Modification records
◆ ◆ ◆ ◆ ◆ ◆ ◆

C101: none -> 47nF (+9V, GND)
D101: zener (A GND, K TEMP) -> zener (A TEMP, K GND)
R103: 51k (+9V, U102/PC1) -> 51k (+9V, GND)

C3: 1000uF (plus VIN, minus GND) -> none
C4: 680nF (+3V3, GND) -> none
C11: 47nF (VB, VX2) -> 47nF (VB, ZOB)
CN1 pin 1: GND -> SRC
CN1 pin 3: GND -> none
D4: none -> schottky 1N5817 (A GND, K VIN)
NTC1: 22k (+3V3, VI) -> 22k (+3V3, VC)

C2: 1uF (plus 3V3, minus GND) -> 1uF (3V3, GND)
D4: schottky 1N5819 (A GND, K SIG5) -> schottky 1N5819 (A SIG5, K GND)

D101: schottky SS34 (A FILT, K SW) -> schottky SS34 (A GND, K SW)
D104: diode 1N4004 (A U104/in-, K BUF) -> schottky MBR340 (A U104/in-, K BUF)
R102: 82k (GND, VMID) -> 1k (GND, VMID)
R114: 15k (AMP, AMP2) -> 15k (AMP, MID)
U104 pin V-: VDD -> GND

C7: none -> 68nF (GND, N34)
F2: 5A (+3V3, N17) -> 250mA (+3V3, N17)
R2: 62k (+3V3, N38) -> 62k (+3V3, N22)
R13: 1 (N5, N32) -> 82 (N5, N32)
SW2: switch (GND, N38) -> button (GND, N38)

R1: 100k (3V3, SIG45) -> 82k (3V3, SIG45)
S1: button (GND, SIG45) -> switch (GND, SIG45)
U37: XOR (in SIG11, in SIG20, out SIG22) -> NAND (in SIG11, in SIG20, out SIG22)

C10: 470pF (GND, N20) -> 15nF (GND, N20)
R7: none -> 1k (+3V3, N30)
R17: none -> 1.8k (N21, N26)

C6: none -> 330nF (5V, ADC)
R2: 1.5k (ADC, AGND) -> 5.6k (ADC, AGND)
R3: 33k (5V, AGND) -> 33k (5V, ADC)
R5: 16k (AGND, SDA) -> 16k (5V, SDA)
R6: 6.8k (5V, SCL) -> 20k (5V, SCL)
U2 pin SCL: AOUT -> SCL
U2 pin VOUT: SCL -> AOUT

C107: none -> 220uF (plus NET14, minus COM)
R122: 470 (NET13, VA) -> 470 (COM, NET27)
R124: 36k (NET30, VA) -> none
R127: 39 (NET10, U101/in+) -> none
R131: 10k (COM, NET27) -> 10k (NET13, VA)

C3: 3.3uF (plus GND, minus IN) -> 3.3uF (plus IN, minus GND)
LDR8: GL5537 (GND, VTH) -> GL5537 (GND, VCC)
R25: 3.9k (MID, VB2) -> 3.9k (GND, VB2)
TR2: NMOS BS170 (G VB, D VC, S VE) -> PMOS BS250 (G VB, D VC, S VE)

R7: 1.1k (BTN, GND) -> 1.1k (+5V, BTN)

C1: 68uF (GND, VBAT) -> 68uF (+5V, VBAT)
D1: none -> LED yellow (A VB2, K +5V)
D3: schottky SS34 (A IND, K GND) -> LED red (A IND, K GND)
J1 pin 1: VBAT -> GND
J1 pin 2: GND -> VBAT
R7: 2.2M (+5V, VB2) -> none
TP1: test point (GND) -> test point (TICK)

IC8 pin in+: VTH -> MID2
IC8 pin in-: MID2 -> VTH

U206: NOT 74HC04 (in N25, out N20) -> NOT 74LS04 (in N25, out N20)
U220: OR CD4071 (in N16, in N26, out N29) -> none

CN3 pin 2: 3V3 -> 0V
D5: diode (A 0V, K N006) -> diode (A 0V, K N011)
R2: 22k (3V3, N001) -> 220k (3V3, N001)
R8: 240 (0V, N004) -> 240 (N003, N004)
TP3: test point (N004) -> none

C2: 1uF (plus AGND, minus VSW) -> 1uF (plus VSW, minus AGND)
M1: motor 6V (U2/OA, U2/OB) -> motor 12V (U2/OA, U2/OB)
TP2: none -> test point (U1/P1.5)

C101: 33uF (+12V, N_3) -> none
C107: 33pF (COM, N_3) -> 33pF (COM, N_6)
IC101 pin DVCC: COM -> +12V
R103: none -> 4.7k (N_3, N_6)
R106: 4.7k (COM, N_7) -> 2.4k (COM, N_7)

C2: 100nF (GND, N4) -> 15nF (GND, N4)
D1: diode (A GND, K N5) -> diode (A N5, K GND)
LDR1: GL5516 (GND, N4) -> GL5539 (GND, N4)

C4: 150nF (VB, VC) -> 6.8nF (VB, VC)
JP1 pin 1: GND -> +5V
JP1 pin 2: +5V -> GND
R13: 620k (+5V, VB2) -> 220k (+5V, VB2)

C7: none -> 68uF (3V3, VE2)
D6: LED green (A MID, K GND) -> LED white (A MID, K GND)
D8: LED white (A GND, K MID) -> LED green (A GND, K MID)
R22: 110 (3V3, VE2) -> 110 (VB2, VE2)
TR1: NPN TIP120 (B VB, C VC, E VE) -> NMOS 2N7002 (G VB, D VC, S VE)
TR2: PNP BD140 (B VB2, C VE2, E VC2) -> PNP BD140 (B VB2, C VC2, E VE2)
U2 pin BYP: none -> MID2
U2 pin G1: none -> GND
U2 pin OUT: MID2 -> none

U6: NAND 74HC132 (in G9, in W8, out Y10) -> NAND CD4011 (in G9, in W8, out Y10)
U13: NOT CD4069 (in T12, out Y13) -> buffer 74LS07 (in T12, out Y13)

◆ ◆ ◆ ◆ ◆ ◆ ◆

Your answer must be the line containing "TR2: PNP BD140" and every line after it through the end of the records above, reproduced exactly and alone.

• Response area:
TR2: PNP BD140 (B VB2, C VE2, E VC2) -> PNP BD140 (B VB2, C VC2, E VE2)
U2 pin BYP: none -> MID2
U2 pin G1: none -> GND
U2 pin OUT: MID2 -> none

U6: NAND 74HC132 (in G9, in W8, out Y10) -> NAND CD4011 (in G9, in W8, out Y10)
U13: NOT CD4069 (in T12, out Y13) -> buffer 74LS07 (in T12, out Y13)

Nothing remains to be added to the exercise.